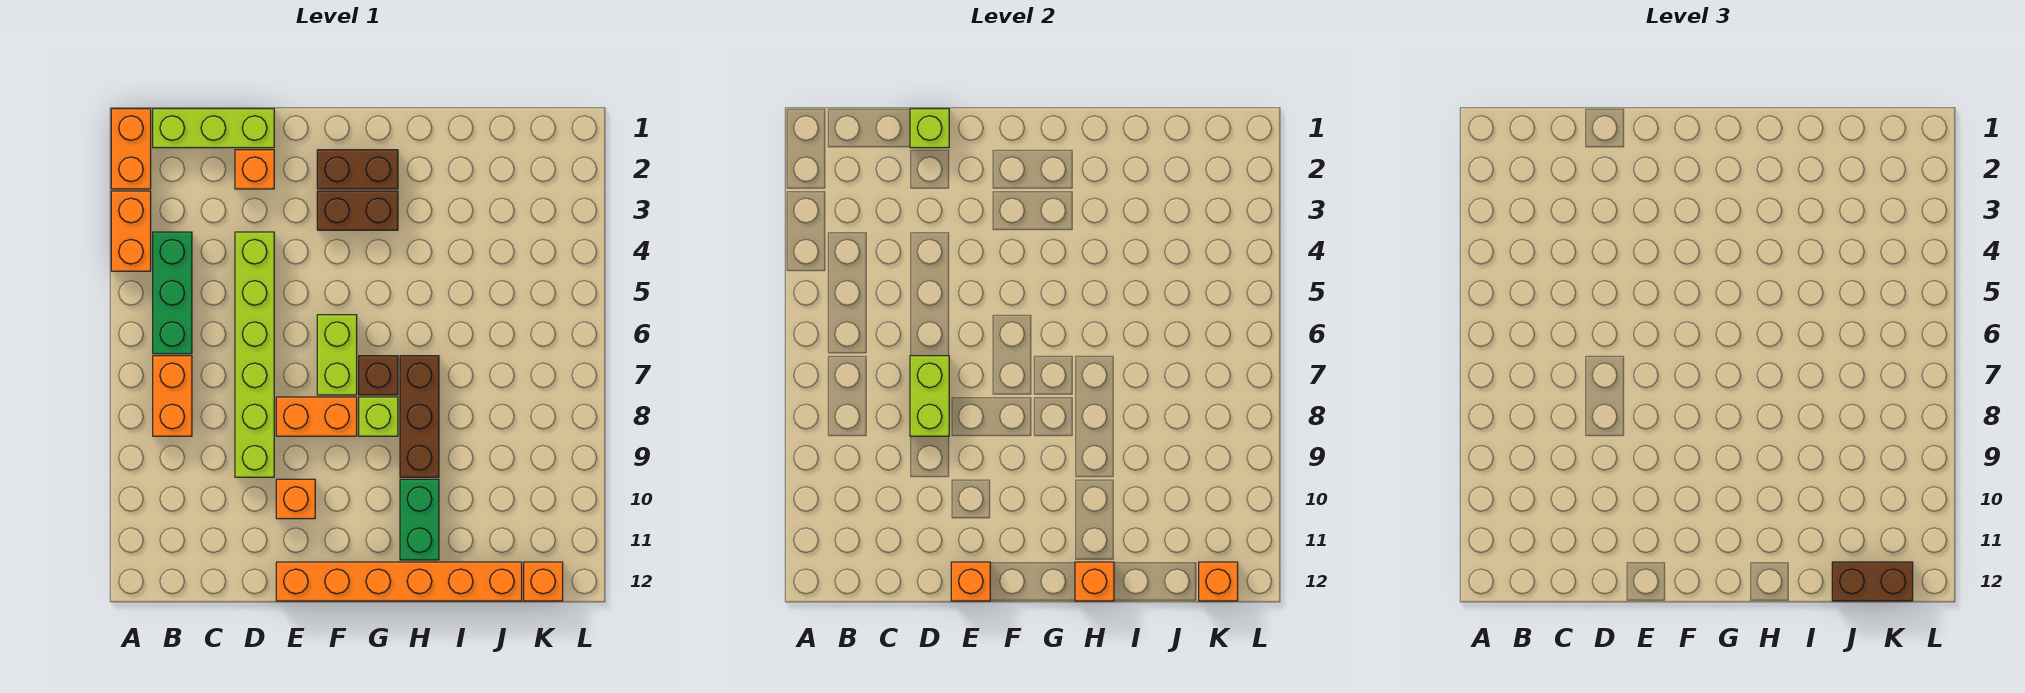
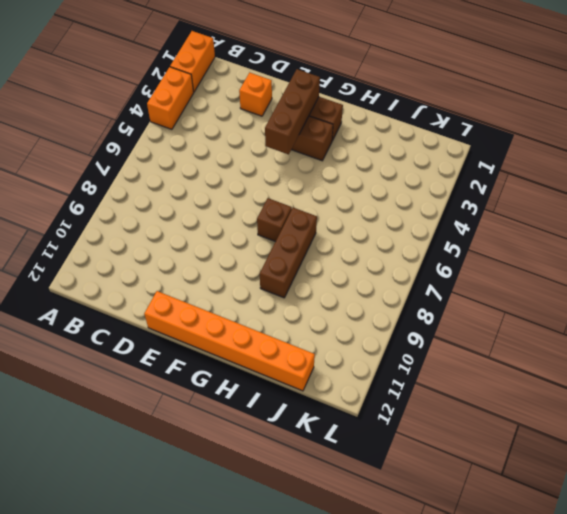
brown brick F2:F4 level 2 -> none
none -> lime brick B1:D1 level 1
none -> green brick B4:B6 level 1
none -> orange brick B7:B8 level 1

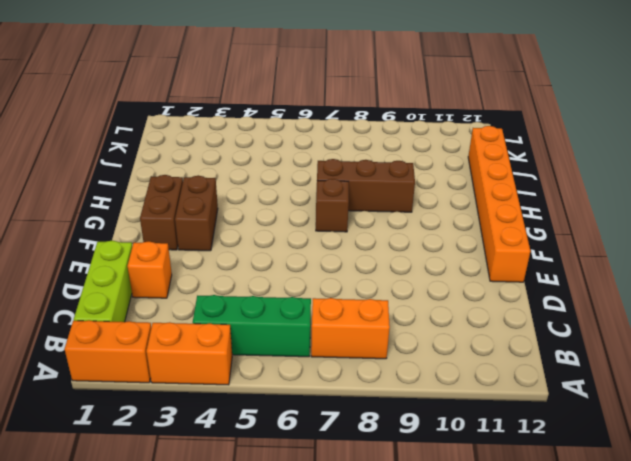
none -> lime brick D4:D9 level 1
none -> orange brick E8:F8 level 1
none -> orange brick E10 level 1

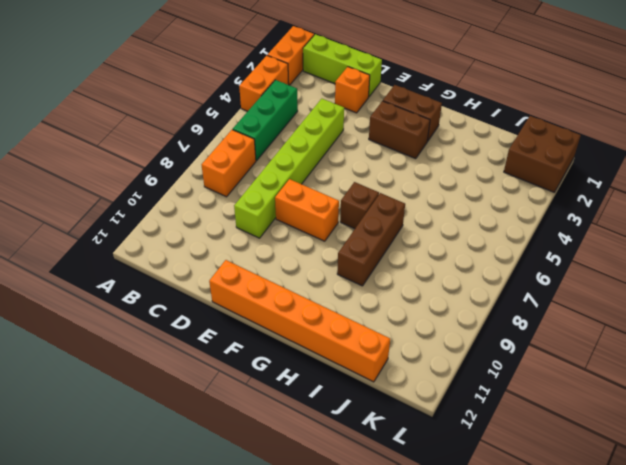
brown brick K1:L2 level 1 -> none
none -> orange brick E10 level 1
none -> lime brick F6:F7 level 1
none -> lime brick G8 level 1

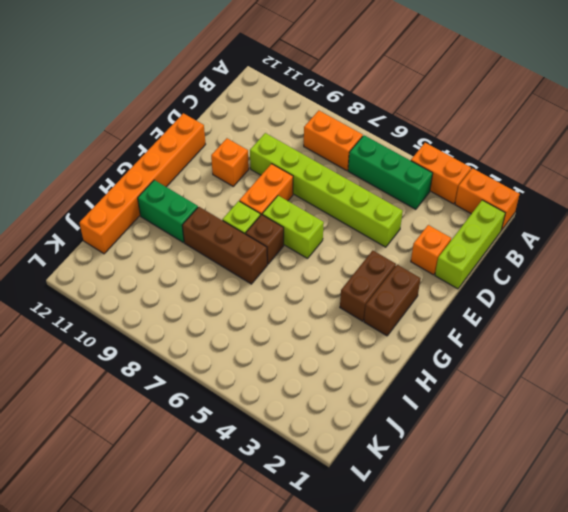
none -> orange brick K12 level 1
none -> lime brick D1 level 2
none -> lime brick D7:D8 level 2

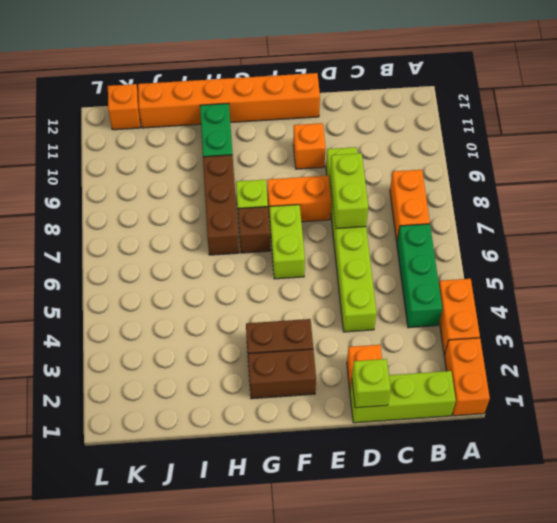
none -> orange brick E12 level 2
none -> orange brick H12 level 2
none -> orange brick K12 level 2

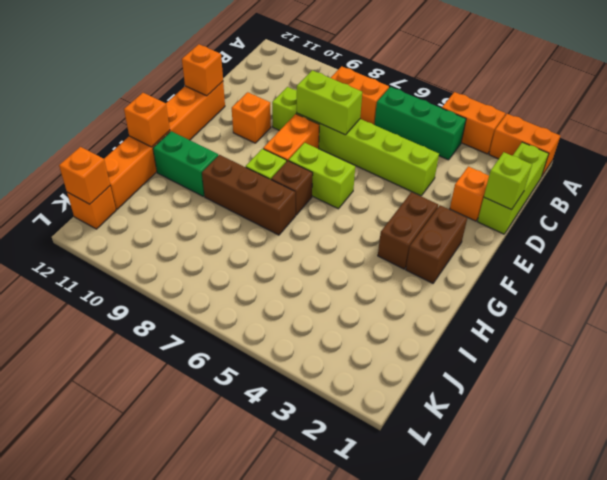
none -> brown brick J12:K12 level 3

● ● ● ●

== PROBLEM ==
Your answer should be a single number: the count of lines above that contain the word "lime".

== ANSWER BOX ==
6